## Exercise details
Write out, word for word, the first line of the data below and every line after it through the one containing "R5: 6.2k (AGND, U2/P1.7) -> none".

## Exercise input
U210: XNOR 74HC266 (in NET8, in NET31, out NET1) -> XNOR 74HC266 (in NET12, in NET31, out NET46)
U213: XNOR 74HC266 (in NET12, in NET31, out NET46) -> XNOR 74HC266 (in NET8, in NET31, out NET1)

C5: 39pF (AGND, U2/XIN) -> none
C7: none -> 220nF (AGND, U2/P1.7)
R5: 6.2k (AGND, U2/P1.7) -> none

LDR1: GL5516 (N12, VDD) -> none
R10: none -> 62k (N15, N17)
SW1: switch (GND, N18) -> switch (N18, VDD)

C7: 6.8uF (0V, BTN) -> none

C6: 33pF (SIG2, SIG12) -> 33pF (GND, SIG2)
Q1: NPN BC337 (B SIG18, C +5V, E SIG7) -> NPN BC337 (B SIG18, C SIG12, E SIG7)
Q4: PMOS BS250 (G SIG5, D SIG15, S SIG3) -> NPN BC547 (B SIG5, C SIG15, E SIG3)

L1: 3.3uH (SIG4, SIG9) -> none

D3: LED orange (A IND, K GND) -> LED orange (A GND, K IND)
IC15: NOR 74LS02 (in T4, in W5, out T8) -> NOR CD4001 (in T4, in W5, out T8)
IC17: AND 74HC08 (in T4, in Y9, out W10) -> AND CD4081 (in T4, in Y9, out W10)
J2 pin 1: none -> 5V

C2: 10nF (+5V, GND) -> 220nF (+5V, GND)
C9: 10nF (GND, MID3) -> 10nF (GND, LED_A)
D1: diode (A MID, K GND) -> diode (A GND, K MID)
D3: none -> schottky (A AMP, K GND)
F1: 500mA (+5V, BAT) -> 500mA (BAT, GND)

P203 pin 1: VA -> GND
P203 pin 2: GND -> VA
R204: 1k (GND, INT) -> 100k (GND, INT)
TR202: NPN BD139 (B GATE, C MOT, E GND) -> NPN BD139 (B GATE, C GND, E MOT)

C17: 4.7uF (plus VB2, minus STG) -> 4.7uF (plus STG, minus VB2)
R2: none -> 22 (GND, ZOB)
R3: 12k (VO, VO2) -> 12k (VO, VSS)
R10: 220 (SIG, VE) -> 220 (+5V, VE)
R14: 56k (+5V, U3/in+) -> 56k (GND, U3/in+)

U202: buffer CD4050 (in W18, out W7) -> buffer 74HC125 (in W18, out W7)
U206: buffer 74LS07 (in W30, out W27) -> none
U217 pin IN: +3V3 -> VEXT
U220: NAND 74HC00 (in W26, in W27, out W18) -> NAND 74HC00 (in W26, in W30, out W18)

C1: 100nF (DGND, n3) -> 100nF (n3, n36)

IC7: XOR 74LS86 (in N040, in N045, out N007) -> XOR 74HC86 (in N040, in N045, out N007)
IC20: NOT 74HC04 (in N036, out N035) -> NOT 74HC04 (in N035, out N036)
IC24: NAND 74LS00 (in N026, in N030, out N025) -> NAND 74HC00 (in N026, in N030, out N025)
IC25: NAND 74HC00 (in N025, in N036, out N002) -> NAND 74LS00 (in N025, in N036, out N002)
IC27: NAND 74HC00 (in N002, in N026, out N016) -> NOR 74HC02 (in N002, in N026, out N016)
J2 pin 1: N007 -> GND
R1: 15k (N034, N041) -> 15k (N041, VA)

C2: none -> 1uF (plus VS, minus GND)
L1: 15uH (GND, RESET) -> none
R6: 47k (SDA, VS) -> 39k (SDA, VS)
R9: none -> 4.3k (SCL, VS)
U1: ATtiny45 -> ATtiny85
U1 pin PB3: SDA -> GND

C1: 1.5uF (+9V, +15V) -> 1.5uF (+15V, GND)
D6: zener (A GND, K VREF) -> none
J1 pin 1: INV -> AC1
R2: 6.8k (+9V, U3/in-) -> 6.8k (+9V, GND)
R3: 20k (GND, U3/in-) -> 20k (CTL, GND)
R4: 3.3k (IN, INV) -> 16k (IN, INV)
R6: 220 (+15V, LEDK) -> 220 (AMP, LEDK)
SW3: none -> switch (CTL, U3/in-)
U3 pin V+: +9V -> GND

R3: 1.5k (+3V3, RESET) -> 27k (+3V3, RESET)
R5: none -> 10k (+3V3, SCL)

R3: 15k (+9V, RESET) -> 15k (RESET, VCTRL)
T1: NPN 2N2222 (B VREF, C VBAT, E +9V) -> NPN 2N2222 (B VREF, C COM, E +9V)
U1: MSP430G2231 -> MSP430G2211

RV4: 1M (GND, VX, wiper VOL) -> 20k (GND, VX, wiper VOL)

## Answer section
U210: XNOR 74HC266 (in NET8, in NET31, out NET1) -> XNOR 74HC266 (in NET12, in NET31, out NET46)
U213: XNOR 74HC266 (in NET12, in NET31, out NET46) -> XNOR 74HC266 (in NET8, in NET31, out NET1)

C5: 39pF (AGND, U2/XIN) -> none
C7: none -> 220nF (AGND, U2/P1.7)
R5: 6.2k (AGND, U2/P1.7) -> none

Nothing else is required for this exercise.